**EXERCISE INSTRUCTIONS**
Reproduce the following rows line for line, omitting the pictures from your answer.

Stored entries
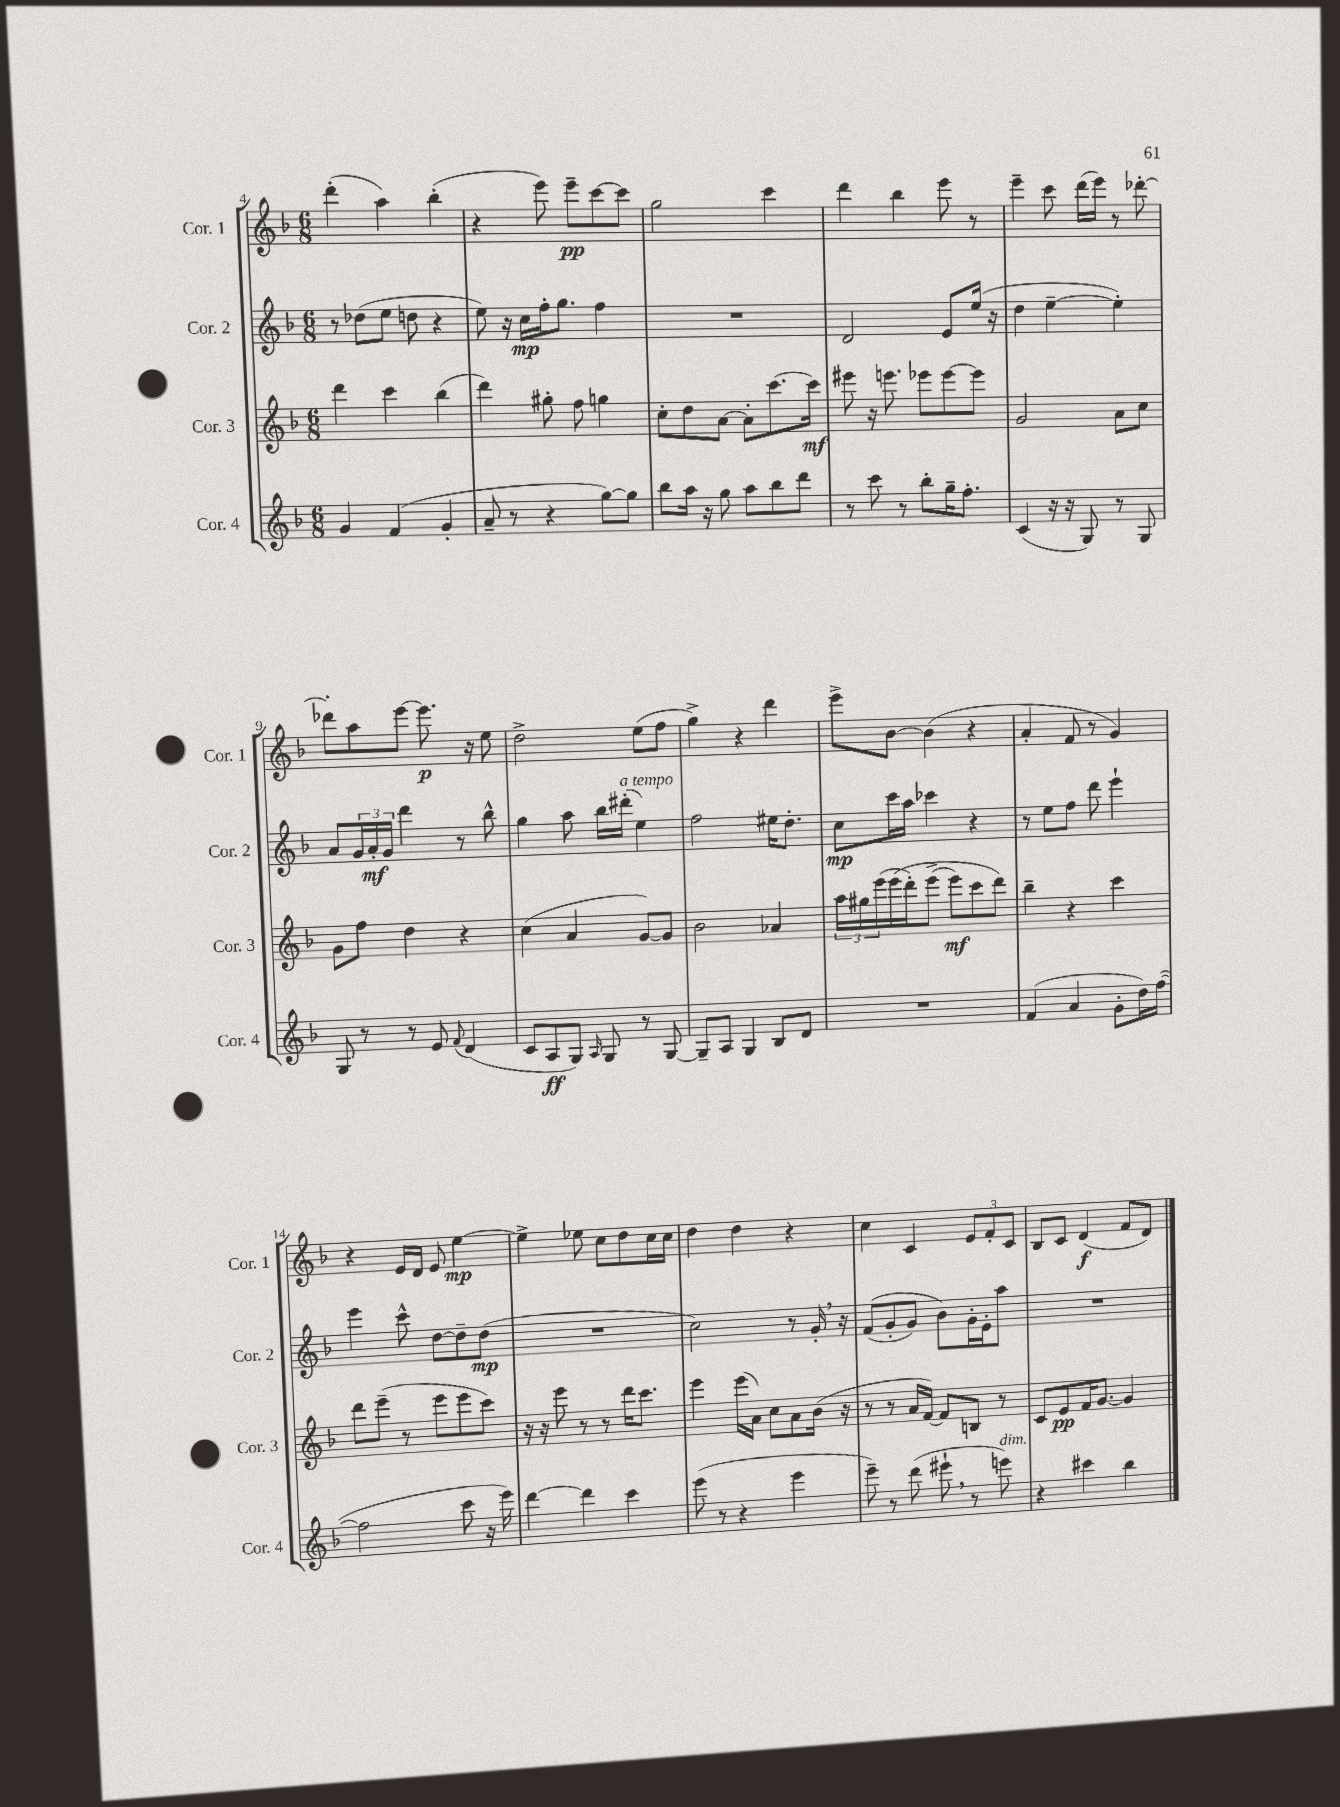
<<
\new StaffGroup <<
\new Staff = "s0" \with { instrumentName = "Cor. 1" shortInstrumentName = "Cor. 1" } {
    \clef treble \key f \major \numericTimeSignature \time 6/8
    d'''4-.( a''4) bes''4-.( |
    r4 e'''8) e'''8--\pp c'''8~ c'''8 |
    g''2 c'''4 |
    d'''4 bes''4 e'''8 r8 |
    e'''4-- c'''8 d'''16( e'''16) r8 des'''8~-. |
    des'''8-. a''8 e'''8~ e'''8.\p r16 e''8 |
    d''2-> e''8( f''8 |
    g''4->) r4 d'''4 |
    e'''8-> bes'8~ bes'4( r4 |
    a'4-. f'8 r8 g'4) |
    r4 e'16 d'16 e'8 e''4~\mp |
    e''4-> ees''8 c''8 d''8 c''16 c''16 |
    d''4 d''4 r4 |
    c''4 c'4 \tuplet 3/2 { e'8 f'8-. c'8 } |
    bes8 c'8 d'4\f( f'8 d'8) \bar "|." |
}
\new Staff = "s1" \with { instrumentName = "Cor. 2" shortInstrumentName = "Cor. 2" } {
    \clef treble \key f \major \numericTimeSignature \time 6/8
    r8 des''8( e''8 d''8 r4 |
    e''8) r16 c''16\mp f''16-. g''8. f''4 |
    R2. |
    d'2 e'8 e''16( r16 |
    d''4 e''4~-- e''4-.) |
    a'8 \tuplet 3/2 { g'16 a'16-.\mf g'16 } d'''4 r8 bes''8-^ |
    g''4 a''8 bes''16 dis'''16-.^\markup { \italic "a tempo" }( e''4) |
    f''2 eis''16 d''8.-. |
    c''8\mp c'''16 a''16 ces'''4 r4 |
    r8 e''8 f''8 d'''8 e'''4-! |
    e'''4 c'''8-^ d''8~ d''8-- d''8\mp( |
    R2. |
    c''2) r8 g'16-. \breathe r16 |
    f'8(\( g'8-. g'8) bes'8\) g'16-. e'16-. a''8 |
    R2. \bar "|." |
}
\new Staff = "s2" \with { instrumentName = "Cor. 3" shortInstrumentName = "Cor. 3" } {
    \clef treble \key f \major \numericTimeSignature \time 6/8
    d'''4 c'''4 bes''4( |
    d'''4) gis''8-. f''8 g''4 |
    c''8-. d''8 a'8~ a'8-. c'''8.~ c'''16\mf |
    eis'''8 r16 e'''8. ees'''8 ees'''8~ ees'''8 |
    g'2 a'8 c''8 |
    g'8 f''8 d''4 r4 |
    c''4( a'4 g'8~) g'8 |
    bes'2 aes'4 |
    \tuplet 3/2 { a''16 gis''16 e'''16( } e'''16\( d'''16-.) e'''8->( e'''8\mf) c'''8 d'''8\) |
    bes''4-- r4 c'''4 |
    d'''8 e'''8--( r8 e'''8 e'''8 c'''8) |
    r16 r16 e'''8 r8 r8 d'''16 c'''8. |
    e'''4 e'''16( a'16) c''8 a'8 bes'16( r16 |
    r8 r8 a'16 f'16~) f'8 b8 r8 |
    c'8 e'8\pp f'16 g'8.~ g'4 \bar "|." |
}
\new Staff = "s3" \with { instrumentName = "Cor. 4" shortInstrumentName = "Cor. 4" } {
    \clef treble \key f \major \numericTimeSignature \time 6/8
    g'4 f'4( g'4-. |
    a'8-- r8 r4 g''8~) g''8 |
    bes''8 a''16 r16 g''8 a''8 bes''8 d'''8 |
    r8 c'''8 r8 bes''8-. g''16-- f''8.-. |
    c'4( r16 r16 g8) r8 g8 |
    g8 r8 r8 e'8 \appoggiatura { f'8 } d'4( |
    c'8 a8\ff g8) \grace { a16 } g8 r8 g8~ |
    g8-- a8 g4 bes8 d'8 |
    R2. |
    f'4( a'4 g'8-. d''16) f''16~( |
    f''2 c'''8 r16 e'''16) |
    d'''4~ d'''4 c'''4 |
    e'''8( r8 r4 e'''4 |
    e'''8--) r8 d'''8( eis'''8-! \breathe r8 e'''8^\markup { \italic "dim." }) |
    r4 cis'''4 bes''4 \bar "|." |
}
>>
>>
\layout { \context { \Score currentBarNumber = #4 } }
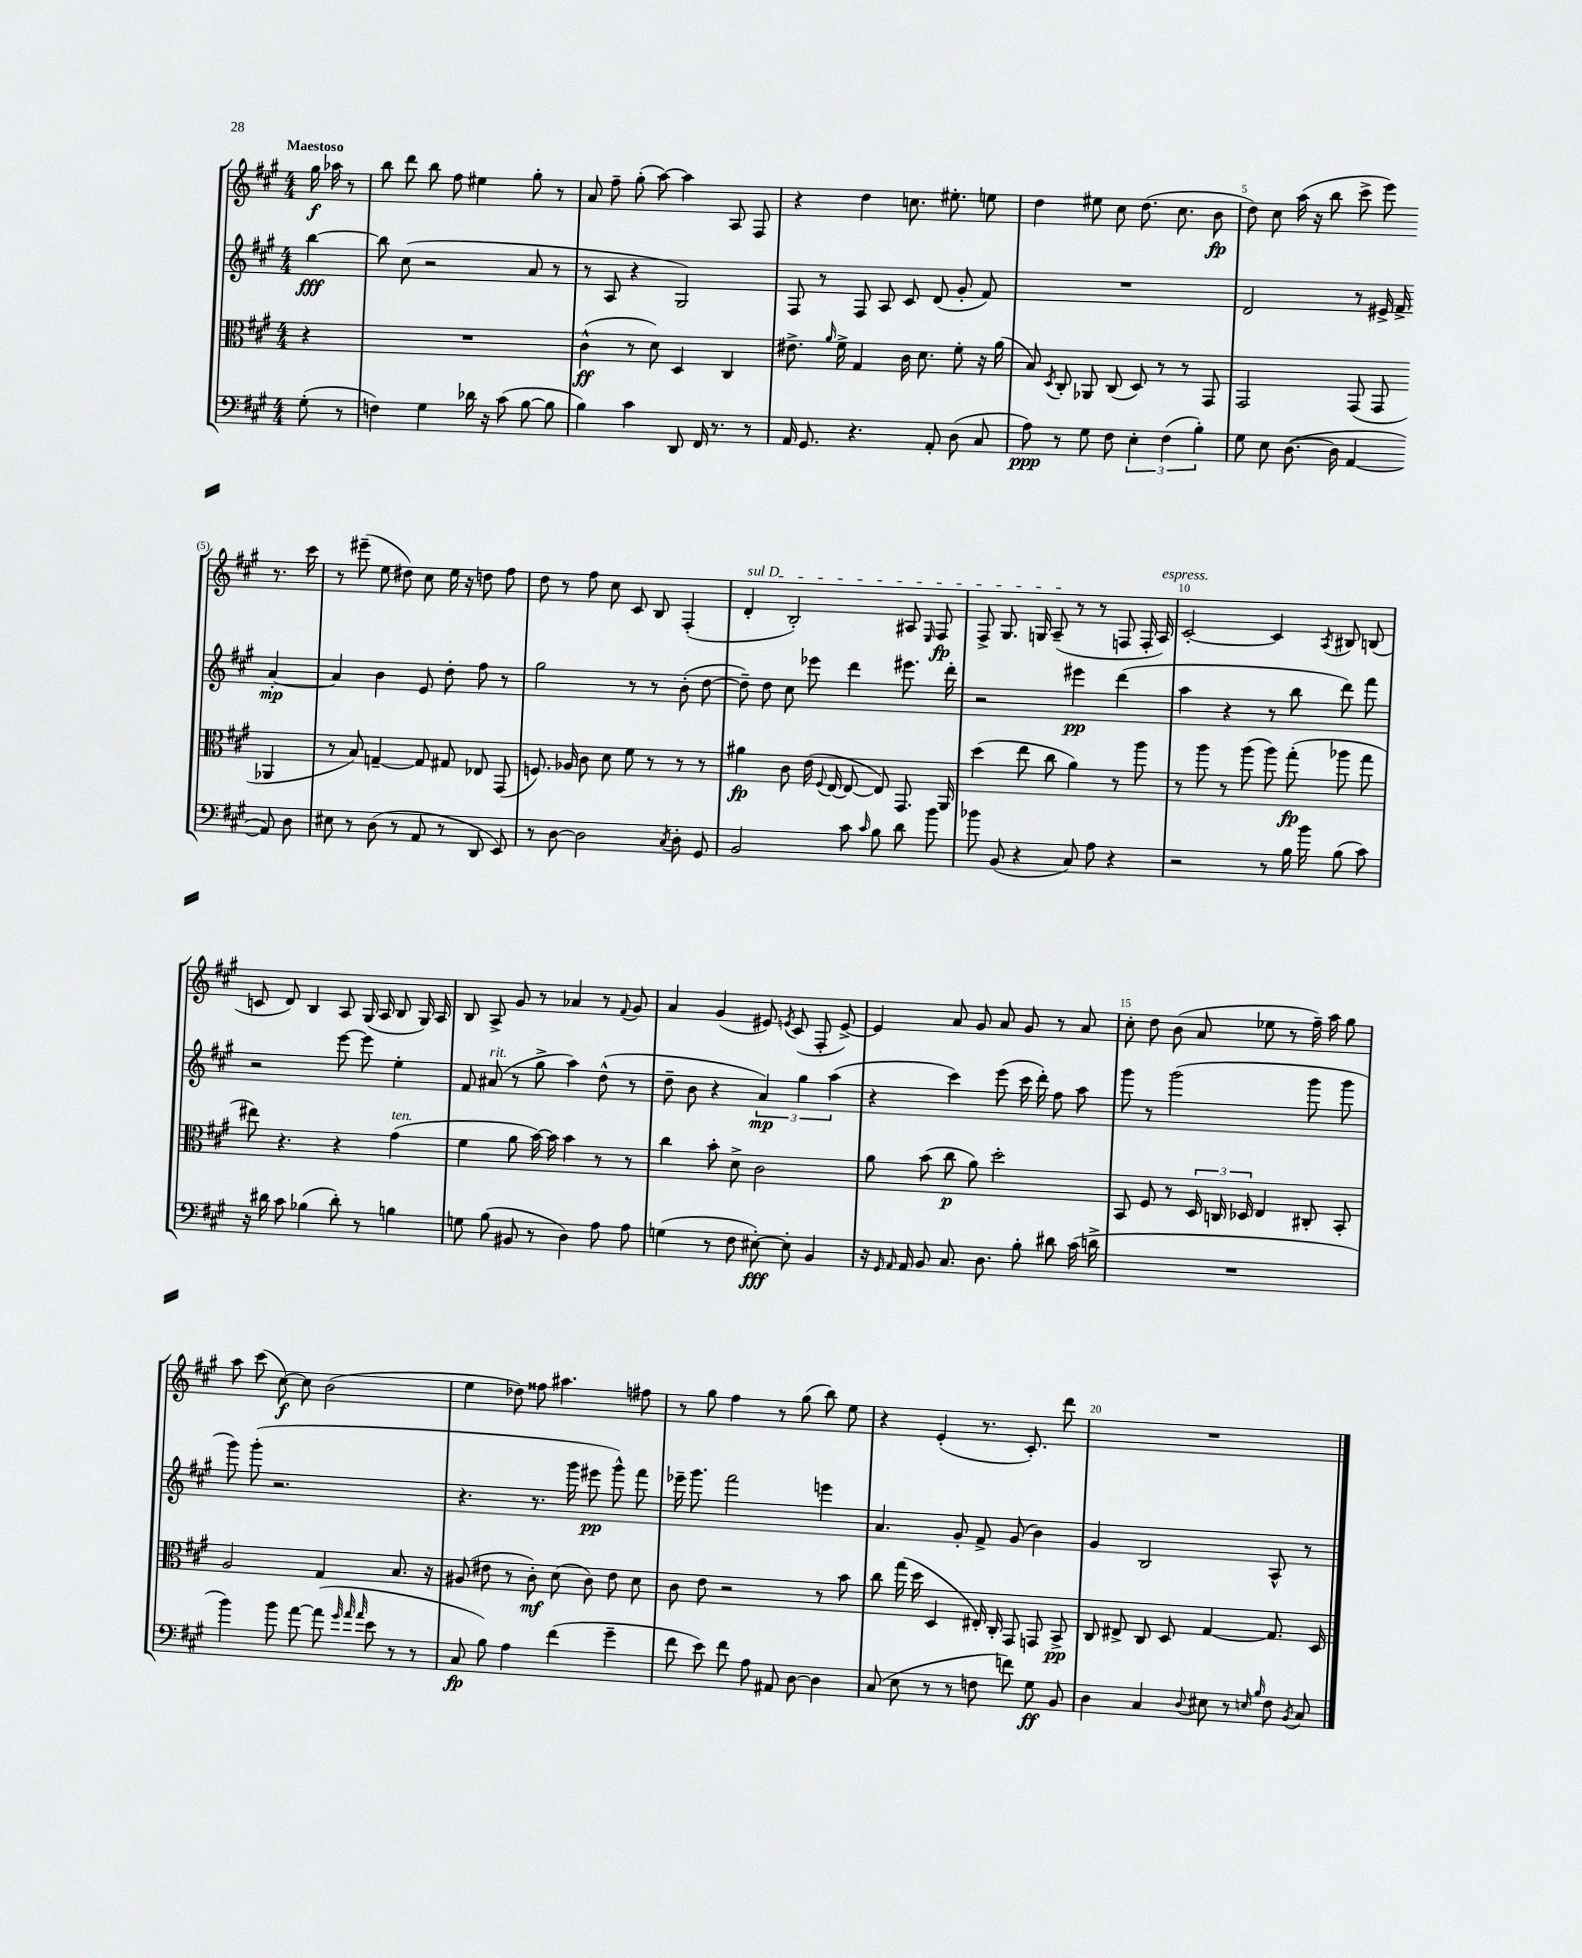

**PROBLEM SOLUTION**
<<
\new StaffGroup <<
\new Staff = "s0" \with { instrumentName = "Cor. 1" shortInstrumentName = "Cor. 1" } {
    \clef treble \key f \major \numericTimeSignature \time 6/8
    d'''4-.( a''4) bes''4-.( |
    r4 e'''8) e'''8--\pp c'''8~ c'''8 |
    g''2 c'''4 |
    d'''4 bes''4 e'''8 r8 |
    e'''4-- c'''8 d'''16( e'''16) r8 des'''8~-. |
    des'''8-. a''8 e'''8~ e'''8.\p r16 e''8 |
    d''2-> e''8( f''8 |
    g''4->) r4 d'''4 |
    e'''8-> bes'8~ bes'4( r4 |
    a'4-. f'8 r8 g'4) |
    r4 e'16 d'16 e'8 e''4~\mp |
    e''4-> ees''8 c''8 d''8 c''16 c''16 |
    d''4 d''4 r4 |
    c''4 c'4 \tuplet 3/2 { e'8 f'8-. c'8 } |
    bes8 c'8 d'4\f( f'8 d'8) \bar "|." |
}
\new Staff = "s1" \with { instrumentName = "Cor. 2" shortInstrumentName = "Cor. 2" } {
    \clef treble \key f \major \numericTimeSignature \time 6/8
    r8 des''8( e''8 d''8 r4 |
    e''8) r16 c''16\mp f''16-. g''8. f''4 |
    R2. |
    d'2 e'8 e''16( r16 |
    d''4 e''4~-- e''4-.) |
    a'8 \tuplet 3/2 { g'16 a'16-.\mf g'16 } d'''4 r8 bes''8-^ |
    g''4 a''8 bes''16 dis'''16-.^\markup { \italic "a tempo" }( e''4) |
    f''2 eis''16 d''8.-. |
    c''8\mp c'''16 a''16 ces'''4 r4 |
    r8 e''8 f''8 d'''8 e'''4-! |
    e'''4 c'''8-^ d''8~ d''8-- d''8\mp( |
    R2. |
    c''2) r8 g'16-. \breathe r16 |
    f'8(\( g'8-. g'8) bes'8\) g'16-. e'16-. a''8 |
    R2. \bar "|." |
}
\new Staff = "s2" \with { instrumentName = "Cor. 3" shortInstrumentName = "Cor. 3" } {
    \clef treble \key f \major \numericTimeSignature \time 6/8
    d'''4 c'''4 bes''4( |
    d'''4) gis''8-. f''8 g''4 |
    c''8-. d''8 a'8~ a'8-. c'''8.~ c'''16\mf |
    eis'''8 r16 e'''8. ees'''8 ees'''8~ ees'''8 |
    g'2 a'8 c''8 |
    g'8 f''8 d''4 r4 |
    c''4( a'4 g'8~) g'8 |
    bes'2 aes'4 |
    \tuplet 3/2 { a''16 gis''16 e'''16( } e'''16\( d'''16-.) e'''8->( e'''8\mf) c'''8 d'''8\) |
    bes''4-- r4 c'''4 |
    d'''8 e'''8--( r8 e'''8 e'''8 c'''8) |
    r16 r16 e'''8 r8 r8 d'''16 c'''8. |
    e'''4 e'''16( a'16) c''8 a'8 bes'16( r16 |
    r8 r8 a'16 f'16~) f'8 b8 r8 |
    c'8 e'8\pp f'16 g'8.~ g'4 \bar "|." |
}
\new Staff = "s3" \with { instrumentName = "Cor. 4" shortInstrumentName = "Cor. 4" } {
    \clef treble \key f \major \numericTimeSignature \time 6/8
    g'4 f'4( g'4-. |
    a'8-- r8 r4 g''8~) g''8 |
    bes''8 a''16 r16 g''8 a''8 bes''8 d'''8 |
    r8 c'''8 r8 bes''8-. g''16-- f''8.-. |
    c'4( r16 r16 g8) r8 g8 |
    g8 r8 r8 e'8 \appoggiatura { f'8 } d'4( |
    c'8 a8\ff g8) \grace { a16 } g8 r8 g8~ |
    g8-- a8 g4 bes8 d'8 |
    R2. |
    f'4( a'4 g'8-. d''16) f''16~( |
    f''2 c'''8 r16 e'''16) |
    d'''4~ d'''4 c'''4 |
    e'''8( r8 r4 e'''4 |
    e'''8--) r8 d'''8( eis'''8-! \breathe r8 e'''8^\markup { \italic "dim." }) |
    r4 cis'''4 bes''4 \bar "|." |
}
>>
>>
\layout { \context { \Score currentBarNumber = #4 } }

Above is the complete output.